- Opening Delimiter -

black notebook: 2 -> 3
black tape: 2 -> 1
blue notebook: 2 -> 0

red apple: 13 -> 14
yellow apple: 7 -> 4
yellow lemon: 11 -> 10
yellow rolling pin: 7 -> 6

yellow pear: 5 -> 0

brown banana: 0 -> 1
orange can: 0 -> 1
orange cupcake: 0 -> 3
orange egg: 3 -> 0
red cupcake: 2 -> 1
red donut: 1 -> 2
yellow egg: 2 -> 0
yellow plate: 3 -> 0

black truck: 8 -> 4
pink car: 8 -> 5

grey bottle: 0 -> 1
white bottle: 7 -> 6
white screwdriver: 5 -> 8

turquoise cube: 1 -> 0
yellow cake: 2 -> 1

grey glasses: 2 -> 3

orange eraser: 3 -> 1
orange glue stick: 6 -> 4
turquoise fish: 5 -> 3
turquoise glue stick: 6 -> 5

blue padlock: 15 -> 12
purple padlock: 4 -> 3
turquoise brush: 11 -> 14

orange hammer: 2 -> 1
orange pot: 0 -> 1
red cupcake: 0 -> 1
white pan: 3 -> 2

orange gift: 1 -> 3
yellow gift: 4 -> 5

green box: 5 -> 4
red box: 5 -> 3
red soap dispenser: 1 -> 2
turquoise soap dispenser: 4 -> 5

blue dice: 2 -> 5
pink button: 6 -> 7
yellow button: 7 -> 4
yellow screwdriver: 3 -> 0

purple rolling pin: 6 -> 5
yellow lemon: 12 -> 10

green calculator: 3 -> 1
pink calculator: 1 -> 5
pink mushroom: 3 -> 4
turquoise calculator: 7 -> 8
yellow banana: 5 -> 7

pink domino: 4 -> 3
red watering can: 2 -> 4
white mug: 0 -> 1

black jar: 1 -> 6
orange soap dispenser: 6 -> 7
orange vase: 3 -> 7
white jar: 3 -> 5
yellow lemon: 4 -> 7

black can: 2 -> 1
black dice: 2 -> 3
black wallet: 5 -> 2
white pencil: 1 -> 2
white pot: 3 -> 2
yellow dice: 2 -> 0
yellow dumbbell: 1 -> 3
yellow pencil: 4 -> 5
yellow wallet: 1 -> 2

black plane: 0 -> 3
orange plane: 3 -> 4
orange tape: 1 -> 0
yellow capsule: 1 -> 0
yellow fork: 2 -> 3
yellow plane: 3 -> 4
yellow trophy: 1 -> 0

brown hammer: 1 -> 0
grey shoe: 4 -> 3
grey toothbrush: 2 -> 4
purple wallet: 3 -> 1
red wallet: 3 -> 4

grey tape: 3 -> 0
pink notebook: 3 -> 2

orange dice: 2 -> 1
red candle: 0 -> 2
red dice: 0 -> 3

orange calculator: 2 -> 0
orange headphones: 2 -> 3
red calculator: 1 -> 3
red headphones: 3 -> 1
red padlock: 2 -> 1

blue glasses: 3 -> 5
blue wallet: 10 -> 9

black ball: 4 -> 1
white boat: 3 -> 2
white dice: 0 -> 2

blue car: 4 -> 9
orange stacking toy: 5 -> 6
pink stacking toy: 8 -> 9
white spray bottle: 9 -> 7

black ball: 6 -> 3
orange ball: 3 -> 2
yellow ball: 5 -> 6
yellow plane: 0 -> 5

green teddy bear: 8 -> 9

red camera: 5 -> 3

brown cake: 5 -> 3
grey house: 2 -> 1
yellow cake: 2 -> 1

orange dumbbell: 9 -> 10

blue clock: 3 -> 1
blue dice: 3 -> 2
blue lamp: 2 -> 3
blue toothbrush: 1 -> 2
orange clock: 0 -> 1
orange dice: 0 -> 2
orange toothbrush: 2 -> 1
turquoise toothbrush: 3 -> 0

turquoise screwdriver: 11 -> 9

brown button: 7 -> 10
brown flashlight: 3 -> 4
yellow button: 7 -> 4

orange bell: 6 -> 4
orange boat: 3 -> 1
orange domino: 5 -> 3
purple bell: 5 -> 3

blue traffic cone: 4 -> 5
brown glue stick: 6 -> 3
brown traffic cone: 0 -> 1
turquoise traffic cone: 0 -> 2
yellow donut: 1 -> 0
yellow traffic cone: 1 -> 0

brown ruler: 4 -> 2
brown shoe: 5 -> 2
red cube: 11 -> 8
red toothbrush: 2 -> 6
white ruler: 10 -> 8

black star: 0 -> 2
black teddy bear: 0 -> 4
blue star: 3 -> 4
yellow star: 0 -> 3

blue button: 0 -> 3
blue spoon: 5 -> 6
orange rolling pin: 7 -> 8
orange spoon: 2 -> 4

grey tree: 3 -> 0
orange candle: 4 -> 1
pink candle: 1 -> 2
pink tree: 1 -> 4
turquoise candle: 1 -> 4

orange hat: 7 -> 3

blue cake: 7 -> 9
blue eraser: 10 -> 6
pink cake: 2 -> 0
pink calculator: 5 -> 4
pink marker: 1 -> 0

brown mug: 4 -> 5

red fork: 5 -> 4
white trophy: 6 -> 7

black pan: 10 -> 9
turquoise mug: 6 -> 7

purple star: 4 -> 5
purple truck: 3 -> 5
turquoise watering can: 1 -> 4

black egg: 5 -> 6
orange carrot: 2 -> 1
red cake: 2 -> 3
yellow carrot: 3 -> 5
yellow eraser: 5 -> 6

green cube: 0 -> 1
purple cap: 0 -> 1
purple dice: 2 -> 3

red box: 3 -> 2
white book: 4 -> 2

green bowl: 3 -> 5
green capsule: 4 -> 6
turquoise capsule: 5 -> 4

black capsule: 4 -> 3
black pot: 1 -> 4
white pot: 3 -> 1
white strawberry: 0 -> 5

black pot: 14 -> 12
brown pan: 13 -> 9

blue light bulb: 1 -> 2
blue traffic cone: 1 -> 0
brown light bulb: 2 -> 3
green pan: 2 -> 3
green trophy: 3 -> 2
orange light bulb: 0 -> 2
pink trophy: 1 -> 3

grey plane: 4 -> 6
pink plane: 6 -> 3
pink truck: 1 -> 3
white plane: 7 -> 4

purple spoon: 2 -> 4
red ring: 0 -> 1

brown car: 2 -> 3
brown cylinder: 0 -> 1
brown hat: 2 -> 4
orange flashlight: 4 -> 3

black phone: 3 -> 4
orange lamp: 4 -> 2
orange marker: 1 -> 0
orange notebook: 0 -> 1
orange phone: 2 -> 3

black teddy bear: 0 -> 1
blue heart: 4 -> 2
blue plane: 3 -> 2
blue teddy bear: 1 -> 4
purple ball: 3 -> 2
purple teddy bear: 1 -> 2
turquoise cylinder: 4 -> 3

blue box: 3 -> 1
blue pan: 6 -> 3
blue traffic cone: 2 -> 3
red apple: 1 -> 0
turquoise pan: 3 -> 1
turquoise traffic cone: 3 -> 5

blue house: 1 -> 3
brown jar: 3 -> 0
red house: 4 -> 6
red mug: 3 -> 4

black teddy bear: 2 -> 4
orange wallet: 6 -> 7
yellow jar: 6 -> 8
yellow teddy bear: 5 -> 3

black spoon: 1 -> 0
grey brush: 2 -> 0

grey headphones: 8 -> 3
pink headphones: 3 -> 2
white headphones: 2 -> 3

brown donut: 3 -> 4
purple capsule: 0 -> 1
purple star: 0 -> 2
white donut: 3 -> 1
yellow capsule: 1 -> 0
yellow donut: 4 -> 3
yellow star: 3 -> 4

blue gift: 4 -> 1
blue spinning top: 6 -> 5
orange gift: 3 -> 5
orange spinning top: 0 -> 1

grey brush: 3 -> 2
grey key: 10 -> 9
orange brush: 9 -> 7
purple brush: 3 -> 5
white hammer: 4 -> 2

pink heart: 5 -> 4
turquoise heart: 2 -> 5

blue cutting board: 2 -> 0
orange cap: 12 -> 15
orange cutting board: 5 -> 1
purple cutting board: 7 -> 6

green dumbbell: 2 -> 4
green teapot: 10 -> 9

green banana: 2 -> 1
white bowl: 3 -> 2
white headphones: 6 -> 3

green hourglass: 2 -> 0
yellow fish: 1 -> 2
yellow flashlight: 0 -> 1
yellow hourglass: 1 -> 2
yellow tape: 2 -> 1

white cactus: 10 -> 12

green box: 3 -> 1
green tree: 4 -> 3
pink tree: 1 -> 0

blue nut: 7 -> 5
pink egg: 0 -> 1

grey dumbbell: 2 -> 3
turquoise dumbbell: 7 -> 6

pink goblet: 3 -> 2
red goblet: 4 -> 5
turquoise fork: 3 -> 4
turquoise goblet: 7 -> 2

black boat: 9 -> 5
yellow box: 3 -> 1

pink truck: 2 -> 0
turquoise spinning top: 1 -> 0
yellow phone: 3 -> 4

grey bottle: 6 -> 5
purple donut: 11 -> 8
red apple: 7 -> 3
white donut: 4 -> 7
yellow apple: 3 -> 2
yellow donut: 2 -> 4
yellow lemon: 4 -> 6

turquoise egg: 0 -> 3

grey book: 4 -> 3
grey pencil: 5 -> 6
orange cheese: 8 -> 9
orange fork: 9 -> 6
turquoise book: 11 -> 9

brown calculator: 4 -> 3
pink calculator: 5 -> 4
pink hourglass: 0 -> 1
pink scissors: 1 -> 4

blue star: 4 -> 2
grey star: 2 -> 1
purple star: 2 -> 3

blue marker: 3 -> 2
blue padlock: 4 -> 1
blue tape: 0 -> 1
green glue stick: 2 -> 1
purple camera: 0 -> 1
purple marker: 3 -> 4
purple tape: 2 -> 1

- Closing Delimiter -

**Task statement**
Starting with the first line of the listing above, copy each line exactly until you have copied the line containing "yellow lemon: 12 -> 10". Stop there.

**Written answer**
black notebook: 2 -> 3
black tape: 2 -> 1
blue notebook: 2 -> 0

red apple: 13 -> 14
yellow apple: 7 -> 4
yellow lemon: 11 -> 10
yellow rolling pin: 7 -> 6

yellow pear: 5 -> 0

brown banana: 0 -> 1
orange can: 0 -> 1
orange cupcake: 0 -> 3
orange egg: 3 -> 0
red cupcake: 2 -> 1
red donut: 1 -> 2
yellow egg: 2 -> 0
yellow plate: 3 -> 0

black truck: 8 -> 4
pink car: 8 -> 5

grey bottle: 0 -> 1
white bottle: 7 -> 6
white screwdriver: 5 -> 8

turquoise cube: 1 -> 0
yellow cake: 2 -> 1

grey glasses: 2 -> 3

orange eraser: 3 -> 1
orange glue stick: 6 -> 4
turquoise fish: 5 -> 3
turquoise glue stick: 6 -> 5

blue padlock: 15 -> 12
purple padlock: 4 -> 3
turquoise brush: 11 -> 14

orange hammer: 2 -> 1
orange pot: 0 -> 1
red cupcake: 0 -> 1
white pan: 3 -> 2

orange gift: 1 -> 3
yellow gift: 4 -> 5

green box: 5 -> 4
red box: 5 -> 3
red soap dispenser: 1 -> 2
turquoise soap dispenser: 4 -> 5

blue dice: 2 -> 5
pink button: 6 -> 7
yellow button: 7 -> 4
yellow screwdriver: 3 -> 0

purple rolling pin: 6 -> 5
yellow lemon: 12 -> 10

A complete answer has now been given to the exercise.